### Your instructions:
A word-for-word copy of the records below is required.
+--
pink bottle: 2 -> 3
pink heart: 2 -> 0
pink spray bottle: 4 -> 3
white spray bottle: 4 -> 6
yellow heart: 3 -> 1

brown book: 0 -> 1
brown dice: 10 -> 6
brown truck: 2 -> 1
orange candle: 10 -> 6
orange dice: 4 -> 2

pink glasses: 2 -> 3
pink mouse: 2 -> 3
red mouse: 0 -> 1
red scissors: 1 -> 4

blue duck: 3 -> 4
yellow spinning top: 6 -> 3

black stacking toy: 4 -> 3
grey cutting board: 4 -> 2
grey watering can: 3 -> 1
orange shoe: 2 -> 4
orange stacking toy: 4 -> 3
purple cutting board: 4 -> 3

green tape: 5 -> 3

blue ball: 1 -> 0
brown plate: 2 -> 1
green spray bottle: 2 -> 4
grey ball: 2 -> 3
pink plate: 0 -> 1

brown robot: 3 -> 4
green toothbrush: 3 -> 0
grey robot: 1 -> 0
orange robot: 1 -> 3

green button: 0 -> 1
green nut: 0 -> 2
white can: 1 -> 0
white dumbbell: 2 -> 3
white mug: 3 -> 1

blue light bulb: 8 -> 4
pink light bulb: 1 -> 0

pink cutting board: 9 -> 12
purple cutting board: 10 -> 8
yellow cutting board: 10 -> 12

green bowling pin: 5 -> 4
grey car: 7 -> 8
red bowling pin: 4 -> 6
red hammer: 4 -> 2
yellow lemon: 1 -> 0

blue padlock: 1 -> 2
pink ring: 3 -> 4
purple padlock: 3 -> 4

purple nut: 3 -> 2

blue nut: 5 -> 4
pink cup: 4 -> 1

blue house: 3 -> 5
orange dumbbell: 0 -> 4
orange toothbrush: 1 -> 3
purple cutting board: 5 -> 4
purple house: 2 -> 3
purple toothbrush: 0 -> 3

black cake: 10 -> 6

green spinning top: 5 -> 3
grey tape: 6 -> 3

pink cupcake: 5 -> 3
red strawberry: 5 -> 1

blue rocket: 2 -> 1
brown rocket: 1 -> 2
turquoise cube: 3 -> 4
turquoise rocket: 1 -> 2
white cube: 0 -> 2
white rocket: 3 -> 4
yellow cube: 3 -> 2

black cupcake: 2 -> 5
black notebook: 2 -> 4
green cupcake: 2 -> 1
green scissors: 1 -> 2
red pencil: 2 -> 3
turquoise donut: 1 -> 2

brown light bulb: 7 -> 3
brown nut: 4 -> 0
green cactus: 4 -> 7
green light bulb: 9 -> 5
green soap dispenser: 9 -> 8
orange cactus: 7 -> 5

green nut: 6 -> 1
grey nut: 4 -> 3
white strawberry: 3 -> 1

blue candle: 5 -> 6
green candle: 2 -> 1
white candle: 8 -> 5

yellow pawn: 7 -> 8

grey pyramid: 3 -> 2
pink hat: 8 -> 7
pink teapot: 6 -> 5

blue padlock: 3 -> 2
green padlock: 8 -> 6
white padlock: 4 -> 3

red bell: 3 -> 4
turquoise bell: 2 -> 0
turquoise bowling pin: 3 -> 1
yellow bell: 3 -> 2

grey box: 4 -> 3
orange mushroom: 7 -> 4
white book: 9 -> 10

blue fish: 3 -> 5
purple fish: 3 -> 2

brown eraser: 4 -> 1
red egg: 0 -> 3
+--
### Expected output:
pink bottle: 2 -> 3
pink heart: 2 -> 0
pink spray bottle: 4 -> 3
white spray bottle: 4 -> 6
yellow heart: 3 -> 1

brown book: 0 -> 1
brown dice: 10 -> 6
brown truck: 2 -> 1
orange candle: 10 -> 6
orange dice: 4 -> 2

pink glasses: 2 -> 3
pink mouse: 2 -> 3
red mouse: 0 -> 1
red scissors: 1 -> 4

blue duck: 3 -> 4
yellow spinning top: 6 -> 3

black stacking toy: 4 -> 3
grey cutting board: 4 -> 2
grey watering can: 3 -> 1
orange shoe: 2 -> 4
orange stacking toy: 4 -> 3
purple cutting board: 4 -> 3

green tape: 5 -> 3

blue ball: 1 -> 0
brown plate: 2 -> 1
green spray bottle: 2 -> 4
grey ball: 2 -> 3
pink plate: 0 -> 1

brown robot: 3 -> 4
green toothbrush: 3 -> 0
grey robot: 1 -> 0
orange robot: 1 -> 3

green button: 0 -> 1
green nut: 0 -> 2
white can: 1 -> 0
white dumbbell: 2 -> 3
white mug: 3 -> 1

blue light bulb: 8 -> 4
pink light bulb: 1 -> 0

pink cutting board: 9 -> 12
purple cutting board: 10 -> 8
yellow cutting board: 10 -> 12

green bowling pin: 5 -> 4
grey car: 7 -> 8
red bowling pin: 4 -> 6
red hammer: 4 -> 2
yellow lemon: 1 -> 0

blue padlock: 1 -> 2
pink ring: 3 -> 4
purple padlock: 3 -> 4

purple nut: 3 -> 2

blue nut: 5 -> 4
pink cup: 4 -> 1

blue house: 3 -> 5
orange dumbbell: 0 -> 4
orange toothbrush: 1 -> 3
purple cutting board: 5 -> 4
purple house: 2 -> 3
purple toothbrush: 0 -> 3

black cake: 10 -> 6

green spinning top: 5 -> 3
grey tape: 6 -> 3

pink cupcake: 5 -> 3
red strawberry: 5 -> 1

blue rocket: 2 -> 1
brown rocket: 1 -> 2
turquoise cube: 3 -> 4
turquoise rocket: 1 -> 2
white cube: 0 -> 2
white rocket: 3 -> 4
yellow cube: 3 -> 2

black cupcake: 2 -> 5
black notebook: 2 -> 4
green cupcake: 2 -> 1
green scissors: 1 -> 2
red pencil: 2 -> 3
turquoise donut: 1 -> 2

brown light bulb: 7 -> 3
brown nut: 4 -> 0
green cactus: 4 -> 7
green light bulb: 9 -> 5
green soap dispenser: 9 -> 8
orange cactus: 7 -> 5

green nut: 6 -> 1
grey nut: 4 -> 3
white strawberry: 3 -> 1

blue candle: 5 -> 6
green candle: 2 -> 1
white candle: 8 -> 5

yellow pawn: 7 -> 8

grey pyramid: 3 -> 2
pink hat: 8 -> 7
pink teapot: 6 -> 5

blue padlock: 3 -> 2
green padlock: 8 -> 6
white padlock: 4 -> 3

red bell: 3 -> 4
turquoise bell: 2 -> 0
turquoise bowling pin: 3 -> 1
yellow bell: 3 -> 2

grey box: 4 -> 3
orange mushroom: 7 -> 4
white book: 9 -> 10

blue fish: 3 -> 5
purple fish: 3 -> 2

brown eraser: 4 -> 1
red egg: 0 -> 3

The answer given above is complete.